[Supplied records Boundary: Start]

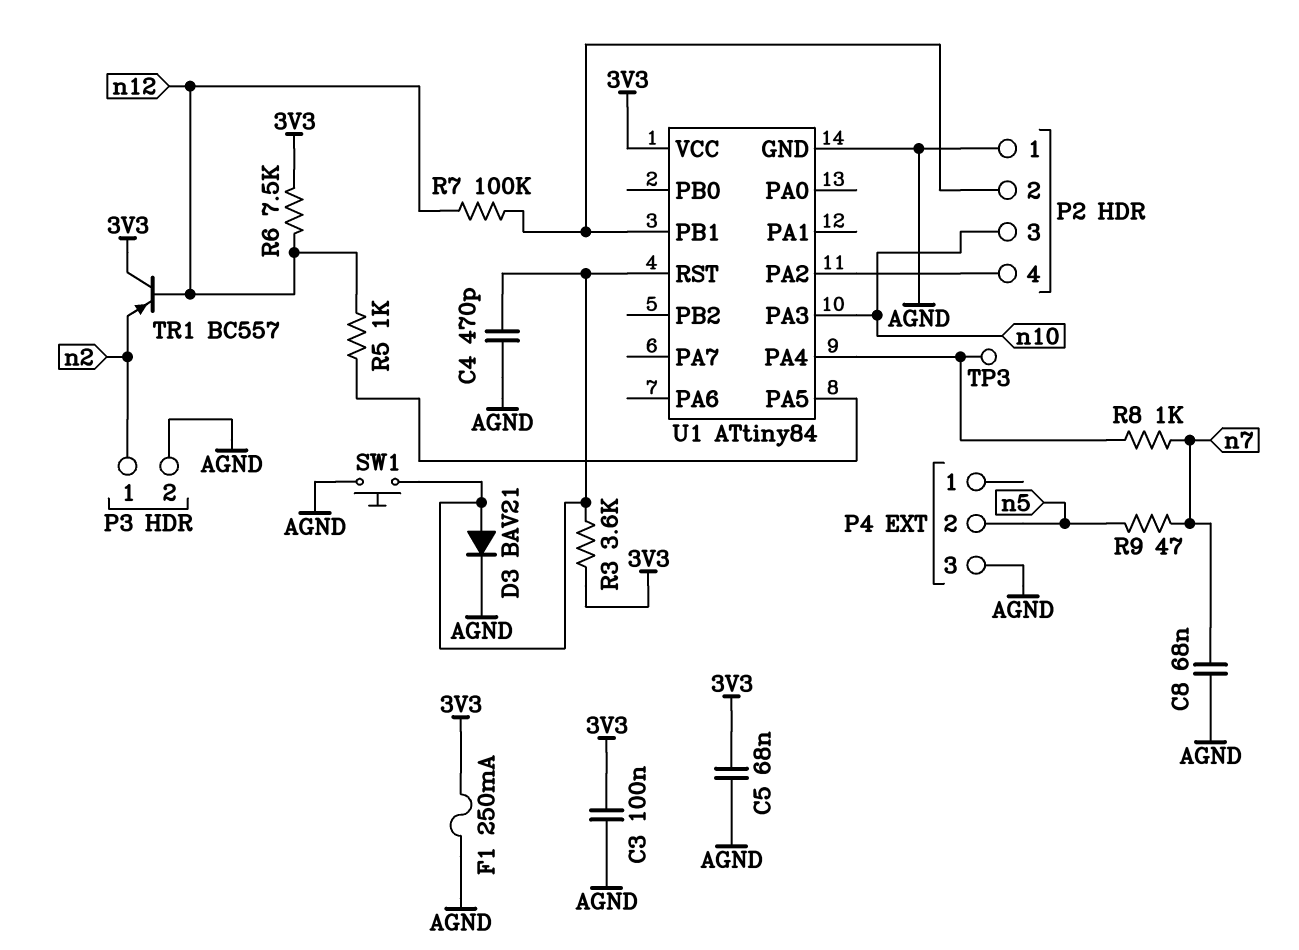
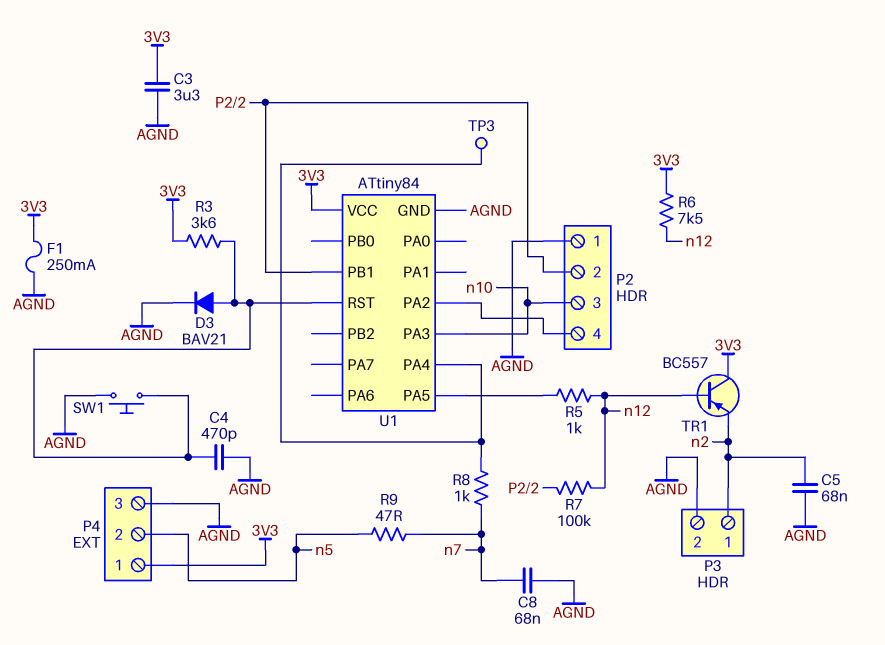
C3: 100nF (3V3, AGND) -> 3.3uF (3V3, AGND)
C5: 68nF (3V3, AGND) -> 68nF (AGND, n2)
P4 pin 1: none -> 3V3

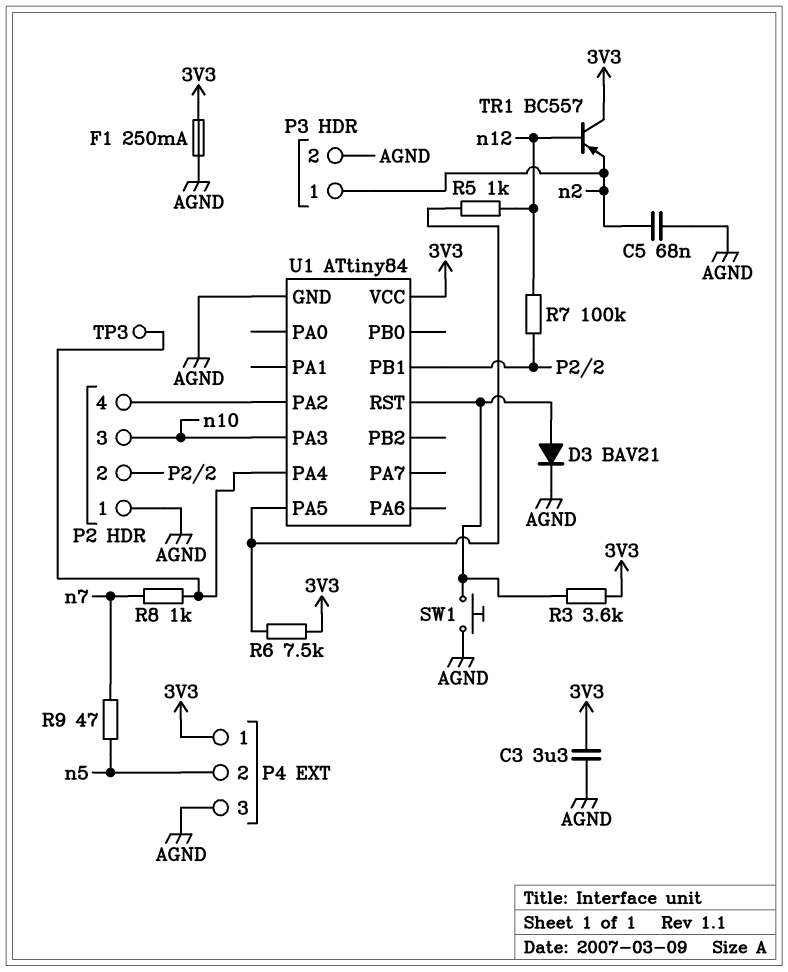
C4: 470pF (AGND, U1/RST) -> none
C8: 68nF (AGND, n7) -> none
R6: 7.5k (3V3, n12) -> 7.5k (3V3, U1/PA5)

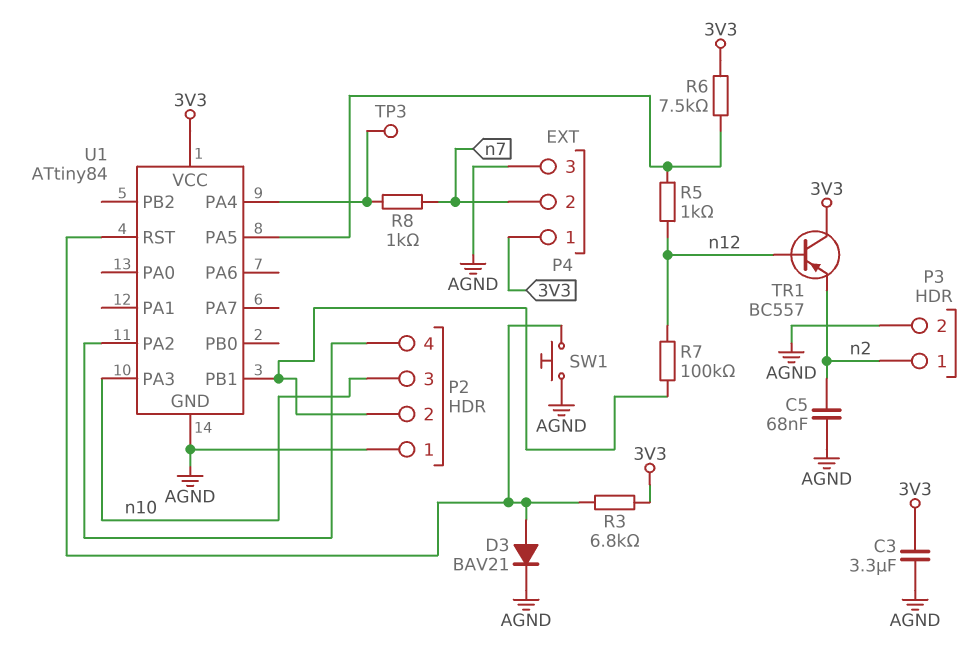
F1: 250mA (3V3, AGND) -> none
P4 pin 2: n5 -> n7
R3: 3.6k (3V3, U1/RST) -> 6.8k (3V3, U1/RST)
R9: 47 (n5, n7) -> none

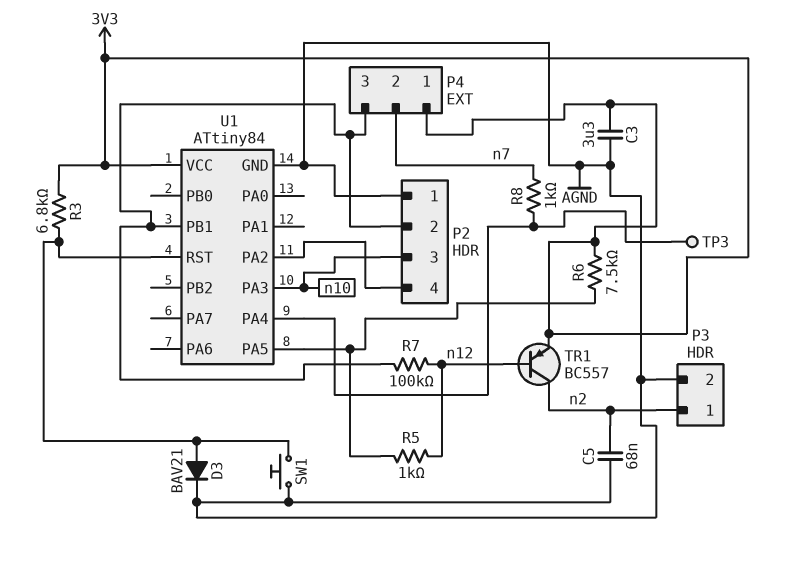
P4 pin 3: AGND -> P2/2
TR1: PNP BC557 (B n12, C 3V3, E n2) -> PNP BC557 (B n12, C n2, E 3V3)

[Supplied records Boundary: End]
[Supplied records Boundary: Start]

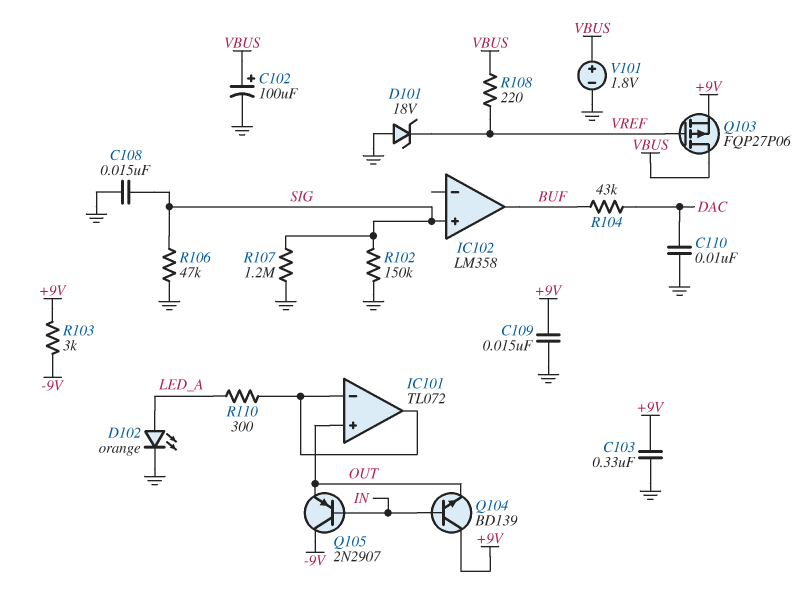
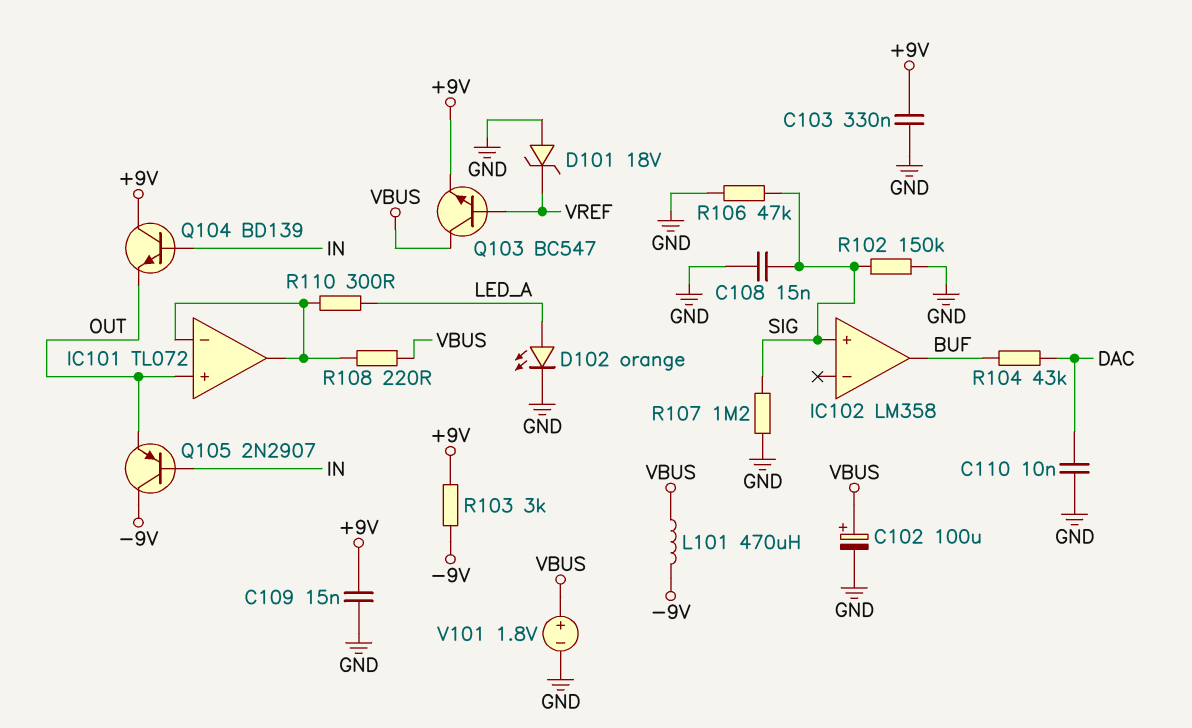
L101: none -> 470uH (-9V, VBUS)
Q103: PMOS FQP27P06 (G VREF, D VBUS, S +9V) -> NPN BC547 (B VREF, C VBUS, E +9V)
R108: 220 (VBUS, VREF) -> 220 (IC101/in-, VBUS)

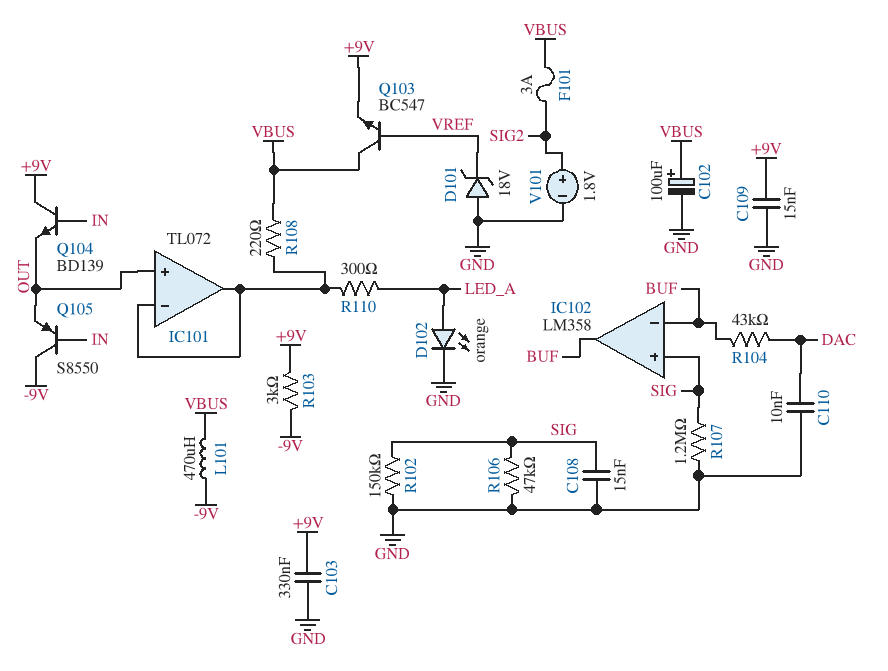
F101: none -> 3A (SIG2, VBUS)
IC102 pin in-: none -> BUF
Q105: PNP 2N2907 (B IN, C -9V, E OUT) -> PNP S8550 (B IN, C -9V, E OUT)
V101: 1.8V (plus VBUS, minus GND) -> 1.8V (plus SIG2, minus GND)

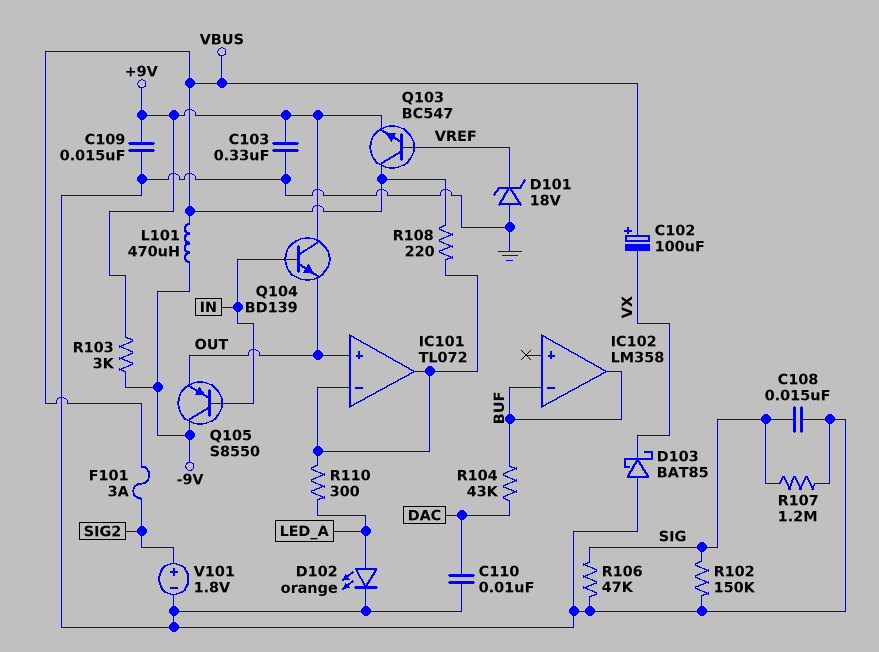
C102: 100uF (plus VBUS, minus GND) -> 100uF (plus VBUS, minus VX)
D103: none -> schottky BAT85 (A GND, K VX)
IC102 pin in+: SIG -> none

[Supplied records Boundary: End]

■ Instructions to follow ■
What is the number of lines in the listing that include the word "none"? Give that number and nothing else.

■ Exercise answer ■
10